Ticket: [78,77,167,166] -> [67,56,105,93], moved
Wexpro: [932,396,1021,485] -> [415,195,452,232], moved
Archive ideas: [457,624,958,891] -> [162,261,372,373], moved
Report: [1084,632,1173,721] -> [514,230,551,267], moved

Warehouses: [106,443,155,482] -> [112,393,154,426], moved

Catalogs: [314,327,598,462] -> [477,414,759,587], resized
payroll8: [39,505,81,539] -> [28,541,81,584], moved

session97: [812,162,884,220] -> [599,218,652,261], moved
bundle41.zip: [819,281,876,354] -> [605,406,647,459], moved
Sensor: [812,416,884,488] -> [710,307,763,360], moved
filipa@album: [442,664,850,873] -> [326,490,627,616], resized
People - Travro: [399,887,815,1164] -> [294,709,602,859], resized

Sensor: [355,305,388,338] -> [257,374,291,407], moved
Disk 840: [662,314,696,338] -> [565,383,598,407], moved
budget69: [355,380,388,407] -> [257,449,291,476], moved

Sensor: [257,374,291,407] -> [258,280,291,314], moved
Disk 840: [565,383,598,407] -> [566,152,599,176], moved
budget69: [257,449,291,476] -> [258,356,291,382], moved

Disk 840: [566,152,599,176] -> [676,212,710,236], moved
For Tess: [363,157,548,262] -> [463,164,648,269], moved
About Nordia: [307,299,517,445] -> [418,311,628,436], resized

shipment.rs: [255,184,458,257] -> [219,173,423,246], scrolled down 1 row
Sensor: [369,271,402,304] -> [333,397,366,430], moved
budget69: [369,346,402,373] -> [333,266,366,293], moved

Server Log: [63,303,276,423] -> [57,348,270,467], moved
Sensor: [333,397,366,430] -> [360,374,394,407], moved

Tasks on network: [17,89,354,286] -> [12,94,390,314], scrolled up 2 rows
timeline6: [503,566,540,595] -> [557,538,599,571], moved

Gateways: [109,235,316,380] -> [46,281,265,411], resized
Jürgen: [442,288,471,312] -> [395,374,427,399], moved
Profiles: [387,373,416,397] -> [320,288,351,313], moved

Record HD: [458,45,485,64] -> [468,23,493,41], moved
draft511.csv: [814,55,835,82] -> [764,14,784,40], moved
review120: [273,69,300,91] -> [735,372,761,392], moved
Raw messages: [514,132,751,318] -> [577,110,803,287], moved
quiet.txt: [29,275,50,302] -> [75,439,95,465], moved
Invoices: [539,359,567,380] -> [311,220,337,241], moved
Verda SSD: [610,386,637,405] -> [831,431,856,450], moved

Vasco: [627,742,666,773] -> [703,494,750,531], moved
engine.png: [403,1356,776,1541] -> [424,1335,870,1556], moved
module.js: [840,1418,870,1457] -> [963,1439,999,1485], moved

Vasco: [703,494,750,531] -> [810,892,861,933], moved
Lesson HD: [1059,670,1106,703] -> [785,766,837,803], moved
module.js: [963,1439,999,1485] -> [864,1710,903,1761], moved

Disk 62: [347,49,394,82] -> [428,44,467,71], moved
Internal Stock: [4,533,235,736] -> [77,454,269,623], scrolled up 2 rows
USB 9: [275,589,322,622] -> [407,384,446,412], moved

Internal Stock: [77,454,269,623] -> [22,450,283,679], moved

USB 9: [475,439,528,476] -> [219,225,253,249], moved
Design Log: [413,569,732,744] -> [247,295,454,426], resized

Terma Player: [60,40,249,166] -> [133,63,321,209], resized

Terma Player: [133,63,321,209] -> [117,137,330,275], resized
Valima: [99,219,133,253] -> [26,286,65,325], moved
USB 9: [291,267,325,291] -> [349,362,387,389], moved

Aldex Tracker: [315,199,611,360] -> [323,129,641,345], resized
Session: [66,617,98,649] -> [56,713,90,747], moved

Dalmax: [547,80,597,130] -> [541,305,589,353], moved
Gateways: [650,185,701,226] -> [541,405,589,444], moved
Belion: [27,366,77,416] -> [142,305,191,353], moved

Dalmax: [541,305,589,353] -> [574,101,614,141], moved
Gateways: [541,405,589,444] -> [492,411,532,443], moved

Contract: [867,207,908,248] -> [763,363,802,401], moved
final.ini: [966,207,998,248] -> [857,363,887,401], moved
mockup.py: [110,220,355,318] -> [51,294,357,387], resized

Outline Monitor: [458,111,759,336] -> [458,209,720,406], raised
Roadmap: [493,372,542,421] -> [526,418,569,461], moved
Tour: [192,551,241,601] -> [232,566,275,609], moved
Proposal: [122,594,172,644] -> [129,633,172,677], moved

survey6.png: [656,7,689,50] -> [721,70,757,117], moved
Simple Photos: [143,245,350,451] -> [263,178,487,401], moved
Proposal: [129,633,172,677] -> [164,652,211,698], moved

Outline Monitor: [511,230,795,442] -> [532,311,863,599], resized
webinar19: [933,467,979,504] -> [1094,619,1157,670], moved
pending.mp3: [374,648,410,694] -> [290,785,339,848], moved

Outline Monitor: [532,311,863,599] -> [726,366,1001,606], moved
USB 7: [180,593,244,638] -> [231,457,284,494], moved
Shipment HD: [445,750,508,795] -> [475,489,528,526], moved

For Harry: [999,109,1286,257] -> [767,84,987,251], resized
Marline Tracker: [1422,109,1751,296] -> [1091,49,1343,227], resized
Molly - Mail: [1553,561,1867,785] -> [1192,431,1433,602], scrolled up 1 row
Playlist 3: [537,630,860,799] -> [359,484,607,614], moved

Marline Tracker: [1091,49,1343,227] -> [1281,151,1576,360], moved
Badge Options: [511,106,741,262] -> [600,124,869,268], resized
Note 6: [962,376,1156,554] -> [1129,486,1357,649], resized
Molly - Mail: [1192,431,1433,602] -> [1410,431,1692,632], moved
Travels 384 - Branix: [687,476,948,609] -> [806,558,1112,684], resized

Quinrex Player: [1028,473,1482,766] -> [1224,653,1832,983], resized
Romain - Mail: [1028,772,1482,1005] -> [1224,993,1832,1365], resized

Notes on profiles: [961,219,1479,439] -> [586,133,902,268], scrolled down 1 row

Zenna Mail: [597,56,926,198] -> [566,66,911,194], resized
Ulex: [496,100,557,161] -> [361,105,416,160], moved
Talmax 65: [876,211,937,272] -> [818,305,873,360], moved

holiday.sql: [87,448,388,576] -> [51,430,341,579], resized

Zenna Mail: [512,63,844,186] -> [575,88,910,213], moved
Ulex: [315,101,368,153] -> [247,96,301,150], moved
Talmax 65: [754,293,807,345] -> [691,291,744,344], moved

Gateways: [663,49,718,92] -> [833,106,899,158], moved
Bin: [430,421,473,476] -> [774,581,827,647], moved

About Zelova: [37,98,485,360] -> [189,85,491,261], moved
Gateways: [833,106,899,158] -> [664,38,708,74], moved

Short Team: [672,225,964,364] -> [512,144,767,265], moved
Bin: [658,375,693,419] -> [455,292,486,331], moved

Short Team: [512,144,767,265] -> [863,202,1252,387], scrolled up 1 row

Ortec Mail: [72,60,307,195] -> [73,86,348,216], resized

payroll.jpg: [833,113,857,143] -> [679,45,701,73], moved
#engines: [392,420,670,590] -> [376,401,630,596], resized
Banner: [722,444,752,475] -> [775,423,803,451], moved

§ **What the task requires**
In your answer, repeat each line of the material word for word.

§ **Solution to the problem**
Ticket: [78,77,167,166] -> [67,56,105,93], moved
Wexpro: [932,396,1021,485] -> [415,195,452,232], moved
Archive ideas: [457,624,958,891] -> [162,261,372,373], moved
Report: [1084,632,1173,721] -> [514,230,551,267], moved

Warehouses: [106,443,155,482] -> [112,393,154,426], moved

Catalogs: [314,327,598,462] -> [477,414,759,587], resized
payroll8: [39,505,81,539] -> [28,541,81,584], moved

session97: [812,162,884,220] -> [599,218,652,261], moved
bundle41.zip: [819,281,876,354] -> [605,406,647,459], moved
Sensor: [812,416,884,488] -> [710,307,763,360], moved
filipa@album: [442,664,850,873] -> [326,490,627,616], resized
People - Travro: [399,887,815,1164] -> [294,709,602,859], resized

Sensor: [355,305,388,338] -> [257,374,291,407], moved
Disk 840: [662,314,696,338] -> [565,383,598,407], moved
budget69: [355,380,388,407] -> [257,449,291,476], moved

Sensor: [257,374,291,407] -> [258,280,291,314], moved
Disk 840: [565,383,598,407] -> [566,152,599,176], moved
budget69: [257,449,291,476] -> [258,356,291,382], moved

Disk 840: [566,152,599,176] -> [676,212,710,236], moved
For Tess: [363,157,548,262] -> [463,164,648,269], moved
About Nordia: [307,299,517,445] -> [418,311,628,436], resized

shipment.rs: [255,184,458,257] -> [219,173,423,246], scrolled down 1 row
Sensor: [369,271,402,304] -> [333,397,366,430], moved
budget69: [369,346,402,373] -> [333,266,366,293], moved

Server Log: [63,303,276,423] -> [57,348,270,467], moved
Sensor: [333,397,366,430] -> [360,374,394,407], moved

Tasks on network: [17,89,354,286] -> [12,94,390,314], scrolled up 2 rows
timeline6: [503,566,540,595] -> [557,538,599,571], moved

Gateways: [109,235,316,380] -> [46,281,265,411], resized
Jürgen: [442,288,471,312] -> [395,374,427,399], moved
Profiles: [387,373,416,397] -> [320,288,351,313], moved

Record HD: [458,45,485,64] -> [468,23,493,41], moved
draft511.csv: [814,55,835,82] -> [764,14,784,40], moved
review120: [273,69,300,91] -> [735,372,761,392], moved
Raw messages: [514,132,751,318] -> [577,110,803,287], moved
quiet.txt: [29,275,50,302] -> [75,439,95,465], moved
Invoices: [539,359,567,380] -> [311,220,337,241], moved
Verda SSD: [610,386,637,405] -> [831,431,856,450], moved

Vasco: [627,742,666,773] -> [703,494,750,531], moved
engine.png: [403,1356,776,1541] -> [424,1335,870,1556], moved
module.js: [840,1418,870,1457] -> [963,1439,999,1485], moved

Vasco: [703,494,750,531] -> [810,892,861,933], moved
Lesson HD: [1059,670,1106,703] -> [785,766,837,803], moved
module.js: [963,1439,999,1485] -> [864,1710,903,1761], moved

Disk 62: [347,49,394,82] -> [428,44,467,71], moved
Internal Stock: [4,533,235,736] -> [77,454,269,623], scrolled up 2 rows
USB 9: [275,589,322,622] -> [407,384,446,412], moved

Internal Stock: [77,454,269,623] -> [22,450,283,679], moved

USB 9: [475,439,528,476] -> [219,225,253,249], moved
Design Log: [413,569,732,744] -> [247,295,454,426], resized

Terma Player: [60,40,249,166] -> [133,63,321,209], resized

Terma Player: [133,63,321,209] -> [117,137,330,275], resized
Valima: [99,219,133,253] -> [26,286,65,325], moved
USB 9: [291,267,325,291] -> [349,362,387,389], moved

Aldex Tracker: [315,199,611,360] -> [323,129,641,345], resized
Session: [66,617,98,649] -> [56,713,90,747], moved

Dalmax: [547,80,597,130] -> [541,305,589,353], moved
Gateways: [650,185,701,226] -> [541,405,589,444], moved
Belion: [27,366,77,416] -> [142,305,191,353], moved

Dalmax: [541,305,589,353] -> [574,101,614,141], moved
Gateways: [541,405,589,444] -> [492,411,532,443], moved

Contract: [867,207,908,248] -> [763,363,802,401], moved
final.ini: [966,207,998,248] -> [857,363,887,401], moved
mockup.py: [110,220,355,318] -> [51,294,357,387], resized

Outline Monitor: [458,111,759,336] -> [458,209,720,406], raised
Roadmap: [493,372,542,421] -> [526,418,569,461], moved
Tour: [192,551,241,601] -> [232,566,275,609], moved
Proposal: [122,594,172,644] -> [129,633,172,677], moved

survey6.png: [656,7,689,50] -> [721,70,757,117], moved
Simple Photos: [143,245,350,451] -> [263,178,487,401], moved
Proposal: [129,633,172,677] -> [164,652,211,698], moved

Outline Monitor: [511,230,795,442] -> [532,311,863,599], resized
webinar19: [933,467,979,504] -> [1094,619,1157,670], moved
pending.mp3: [374,648,410,694] -> [290,785,339,848], moved

Outline Monitor: [532,311,863,599] -> [726,366,1001,606], moved
USB 7: [180,593,244,638] -> [231,457,284,494], moved
Shipment HD: [445,750,508,795] -> [475,489,528,526], moved

For Harry: [999,109,1286,257] -> [767,84,987,251], resized
Marline Tracker: [1422,109,1751,296] -> [1091,49,1343,227], resized
Molly - Mail: [1553,561,1867,785] -> [1192,431,1433,602], scrolled up 1 row
Playlist 3: [537,630,860,799] -> [359,484,607,614], moved

Marline Tracker: [1091,49,1343,227] -> [1281,151,1576,360], moved
Badge Options: [511,106,741,262] -> [600,124,869,268], resized
Note 6: [962,376,1156,554] -> [1129,486,1357,649], resized
Molly - Mail: [1192,431,1433,602] -> [1410,431,1692,632], moved
Travels 384 - Branix: [687,476,948,609] -> [806,558,1112,684], resized

Quinrex Player: [1028,473,1482,766] -> [1224,653,1832,983], resized
Romain - Mail: [1028,772,1482,1005] -> [1224,993,1832,1365], resized

Notes on profiles: [961,219,1479,439] -> [586,133,902,268], scrolled down 1 row

Zenna Mail: [597,56,926,198] -> [566,66,911,194], resized
Ulex: [496,100,557,161] -> [361,105,416,160], moved
Talmax 65: [876,211,937,272] -> [818,305,873,360], moved

holiday.sql: [87,448,388,576] -> [51,430,341,579], resized

Zenna Mail: [512,63,844,186] -> [575,88,910,213], moved
Ulex: [315,101,368,153] -> [247,96,301,150], moved
Talmax 65: [754,293,807,345] -> [691,291,744,344], moved

Gateways: [663,49,718,92] -> [833,106,899,158], moved
Bin: [430,421,473,476] -> [774,581,827,647], moved

About Zelova: [37,98,485,360] -> [189,85,491,261], moved
Gateways: [833,106,899,158] -> [664,38,708,74], moved

Short Team: [672,225,964,364] -> [512,144,767,265], moved
Bin: [658,375,693,419] -> [455,292,486,331], moved

Short Team: [512,144,767,265] -> [863,202,1252,387], scrolled up 1 row

Ortec Mail: [72,60,307,195] -> [73,86,348,216], resized

payroll.jpg: [833,113,857,143] -> [679,45,701,73], moved
#engines: [392,420,670,590] -> [376,401,630,596], resized
Banner: [722,444,752,475] -> [775,423,803,451], moved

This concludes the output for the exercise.